**EXCERPTED RECORDS**:
[Start of Attachment]
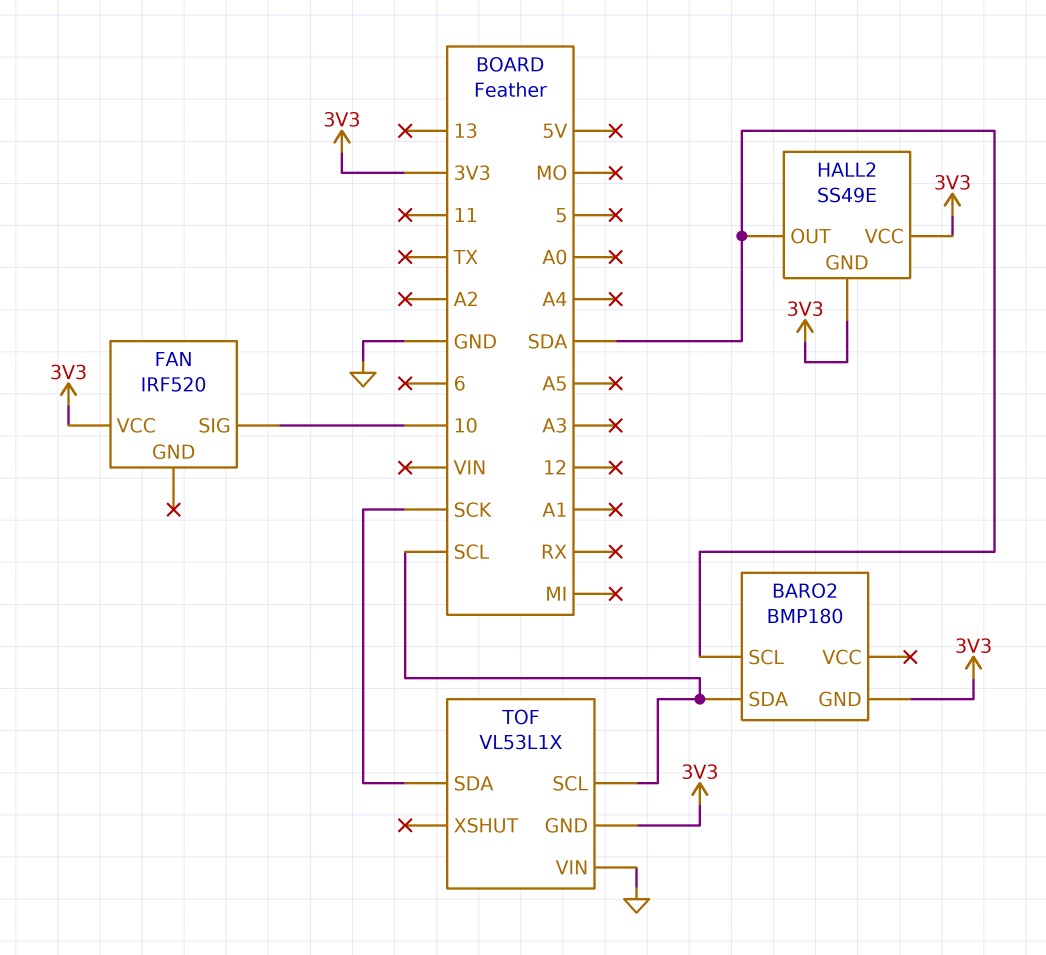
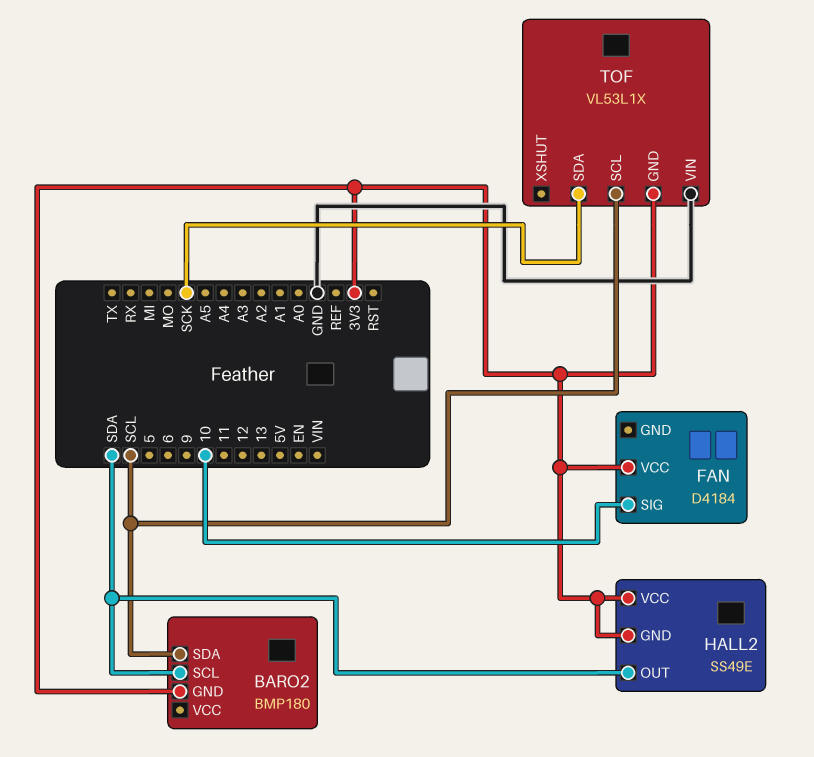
FAN: IRF520 -> D4184

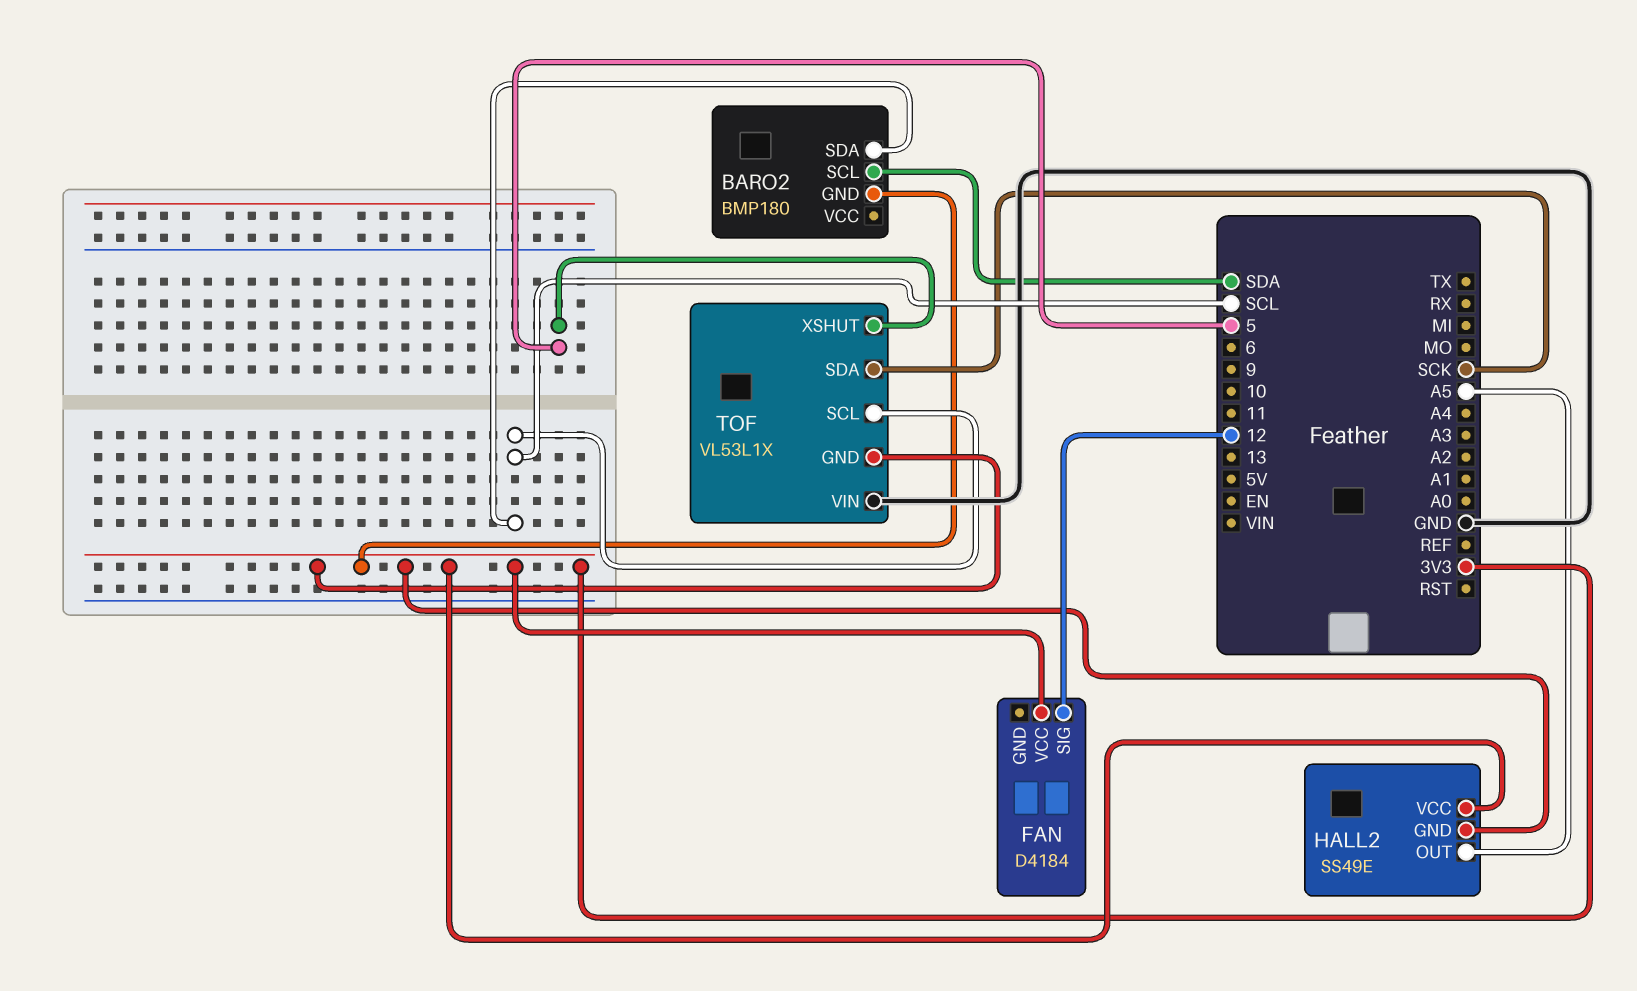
FAN pin SIG: 10 -> 12
HALL2 pin OUT: SDA -> A5
TOF pin XSHUT: none -> 5

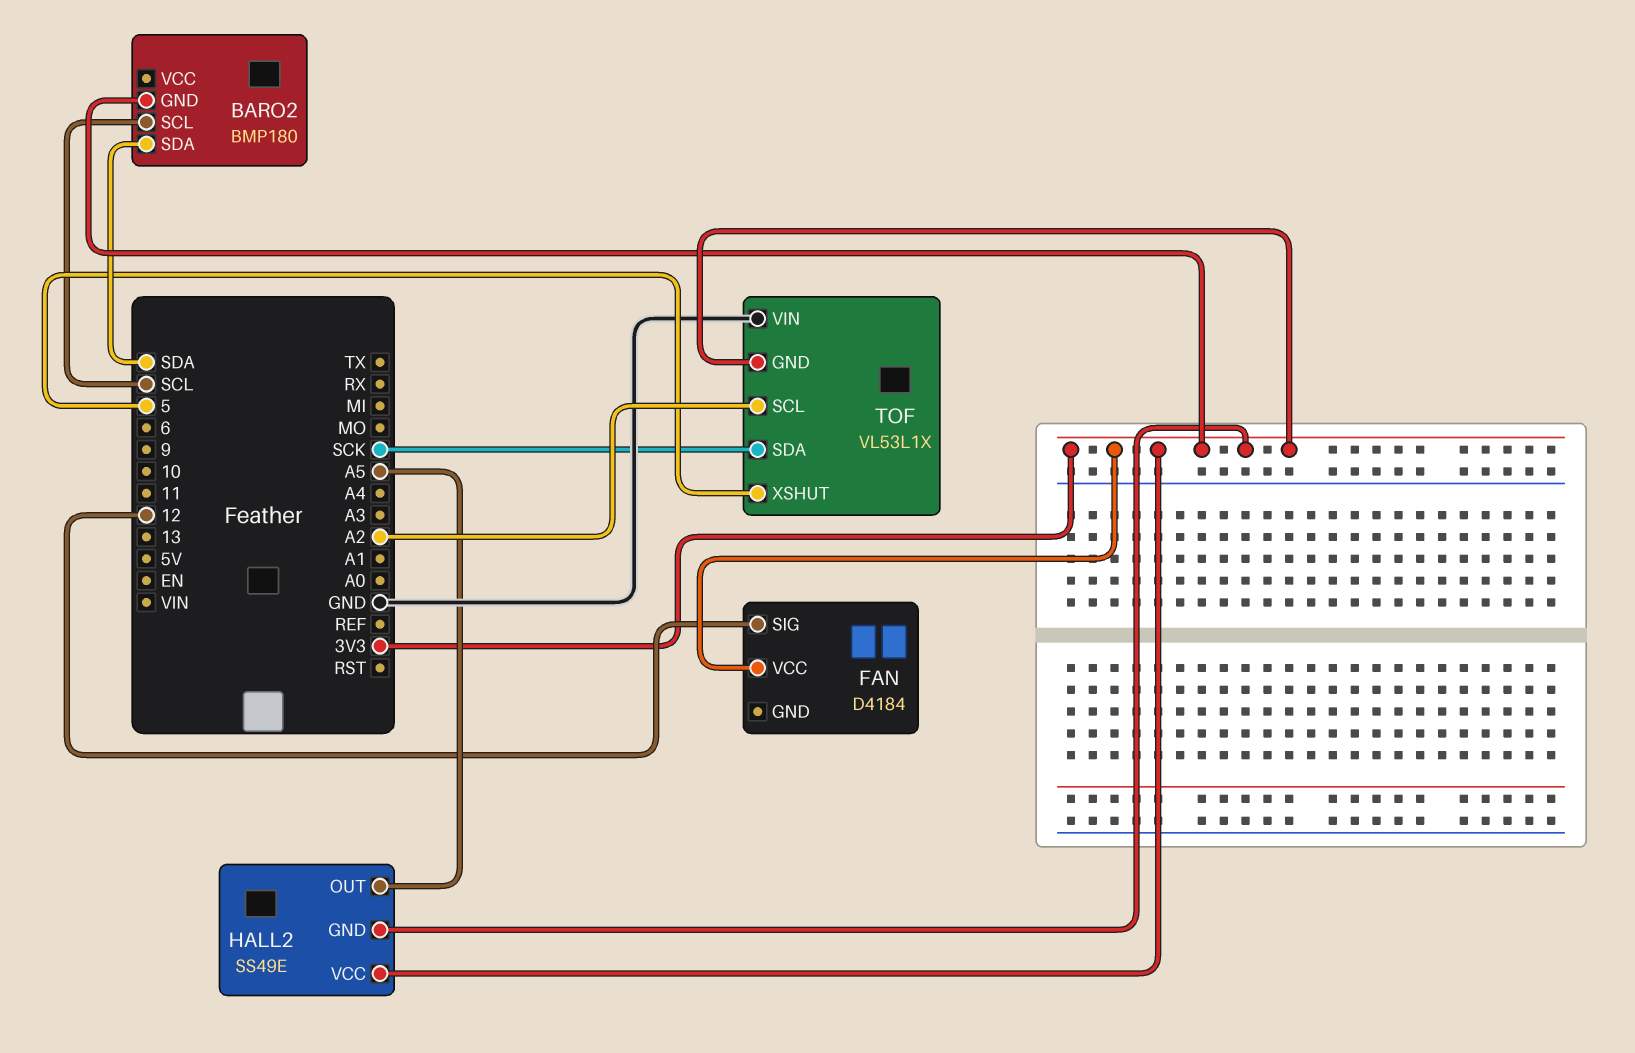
BARO2 pin SCL: SDA -> SCL
BARO2 pin SDA: SCL -> SDA
TOF pin SCL: SCL -> A2

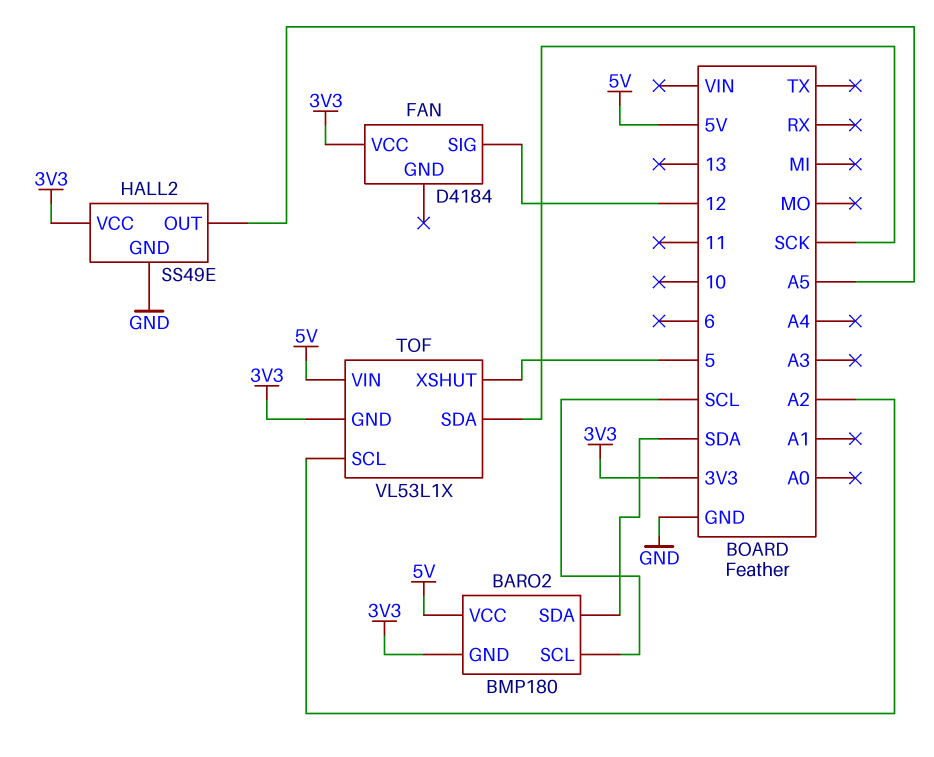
BARO2 pin VCC: none -> 5V
HALL2 pin GND: 3V3 -> GND
TOF pin VIN: GND -> 5V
[End of Attachment]
**INSTRUCTIONS TO FOLLOW**:
With the pictures left out, output all the entries exactly.

**WRITTEN SOLUTION**:
FAN: IRF520 -> D4184

FAN pin SIG: 10 -> 12
HALL2 pin OUT: SDA -> A5
TOF pin XSHUT: none -> 5

BARO2 pin SCL: SDA -> SCL
BARO2 pin SDA: SCL -> SDA
TOF pin SCL: SCL -> A2

BARO2 pin VCC: none -> 5V
HALL2 pin GND: 3V3 -> GND
TOF pin VIN: GND -> 5V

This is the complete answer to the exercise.